**WHAT IS REQUIRED:**
Some lines hold the string "cube". Copy all of them from the material that follows.

**** RECORD SET ****

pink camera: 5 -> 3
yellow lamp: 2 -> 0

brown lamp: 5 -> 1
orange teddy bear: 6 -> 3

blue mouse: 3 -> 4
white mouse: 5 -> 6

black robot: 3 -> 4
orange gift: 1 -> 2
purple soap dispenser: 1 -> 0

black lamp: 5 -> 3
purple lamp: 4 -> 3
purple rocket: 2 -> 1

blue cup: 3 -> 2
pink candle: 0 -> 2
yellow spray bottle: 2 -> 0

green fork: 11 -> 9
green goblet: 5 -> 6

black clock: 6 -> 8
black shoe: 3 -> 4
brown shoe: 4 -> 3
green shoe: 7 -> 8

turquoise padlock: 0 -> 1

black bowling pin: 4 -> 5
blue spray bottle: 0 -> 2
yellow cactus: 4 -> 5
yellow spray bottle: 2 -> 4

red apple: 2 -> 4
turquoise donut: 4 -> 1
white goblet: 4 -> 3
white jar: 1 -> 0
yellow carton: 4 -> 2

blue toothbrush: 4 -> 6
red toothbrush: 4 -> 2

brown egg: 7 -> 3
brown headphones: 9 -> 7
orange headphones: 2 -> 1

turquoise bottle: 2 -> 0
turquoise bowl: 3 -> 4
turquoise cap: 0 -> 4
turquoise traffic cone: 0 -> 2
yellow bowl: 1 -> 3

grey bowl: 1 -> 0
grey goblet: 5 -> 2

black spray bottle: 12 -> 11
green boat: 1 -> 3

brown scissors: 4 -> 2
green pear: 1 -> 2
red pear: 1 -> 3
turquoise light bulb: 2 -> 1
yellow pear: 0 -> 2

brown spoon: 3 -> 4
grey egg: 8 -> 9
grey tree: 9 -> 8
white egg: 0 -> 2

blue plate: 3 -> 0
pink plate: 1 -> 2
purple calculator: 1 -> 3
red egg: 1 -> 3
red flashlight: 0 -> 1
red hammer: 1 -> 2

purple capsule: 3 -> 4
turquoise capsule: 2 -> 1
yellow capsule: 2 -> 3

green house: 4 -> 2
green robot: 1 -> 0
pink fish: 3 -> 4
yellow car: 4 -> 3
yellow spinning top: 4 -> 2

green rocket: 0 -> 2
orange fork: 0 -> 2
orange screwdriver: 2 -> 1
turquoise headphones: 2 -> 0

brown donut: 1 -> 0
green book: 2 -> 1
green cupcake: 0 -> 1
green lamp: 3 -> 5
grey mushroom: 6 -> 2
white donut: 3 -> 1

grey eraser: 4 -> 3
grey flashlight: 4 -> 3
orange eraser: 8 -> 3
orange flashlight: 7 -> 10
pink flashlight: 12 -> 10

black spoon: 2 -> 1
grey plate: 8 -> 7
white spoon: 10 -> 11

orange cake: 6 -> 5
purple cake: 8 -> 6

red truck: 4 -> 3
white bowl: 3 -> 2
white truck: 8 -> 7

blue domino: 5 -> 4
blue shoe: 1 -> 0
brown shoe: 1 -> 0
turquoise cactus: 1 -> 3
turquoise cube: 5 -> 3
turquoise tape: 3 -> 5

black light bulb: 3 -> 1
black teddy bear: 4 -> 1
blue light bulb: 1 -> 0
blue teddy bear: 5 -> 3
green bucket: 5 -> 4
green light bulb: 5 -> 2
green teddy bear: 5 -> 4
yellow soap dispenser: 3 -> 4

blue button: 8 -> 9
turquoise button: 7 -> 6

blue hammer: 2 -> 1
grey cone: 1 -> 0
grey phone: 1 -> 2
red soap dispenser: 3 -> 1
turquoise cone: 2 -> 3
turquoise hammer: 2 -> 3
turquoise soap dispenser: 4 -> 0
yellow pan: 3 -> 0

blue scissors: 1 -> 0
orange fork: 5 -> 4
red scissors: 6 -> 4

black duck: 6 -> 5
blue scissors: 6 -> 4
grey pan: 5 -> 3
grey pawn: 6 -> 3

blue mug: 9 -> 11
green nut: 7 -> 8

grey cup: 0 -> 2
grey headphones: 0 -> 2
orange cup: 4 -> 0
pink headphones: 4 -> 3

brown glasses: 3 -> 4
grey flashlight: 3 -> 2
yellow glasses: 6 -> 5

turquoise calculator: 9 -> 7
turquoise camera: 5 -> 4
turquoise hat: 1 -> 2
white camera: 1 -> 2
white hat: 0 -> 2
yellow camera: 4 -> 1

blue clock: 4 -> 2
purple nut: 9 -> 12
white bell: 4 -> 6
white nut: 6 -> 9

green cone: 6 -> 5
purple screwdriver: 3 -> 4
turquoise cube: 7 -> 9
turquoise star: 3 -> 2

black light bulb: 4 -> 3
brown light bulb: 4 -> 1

****

**EXERCISE OUTPUT:**
turquoise cube: 5 -> 3
turquoise cube: 7 -> 9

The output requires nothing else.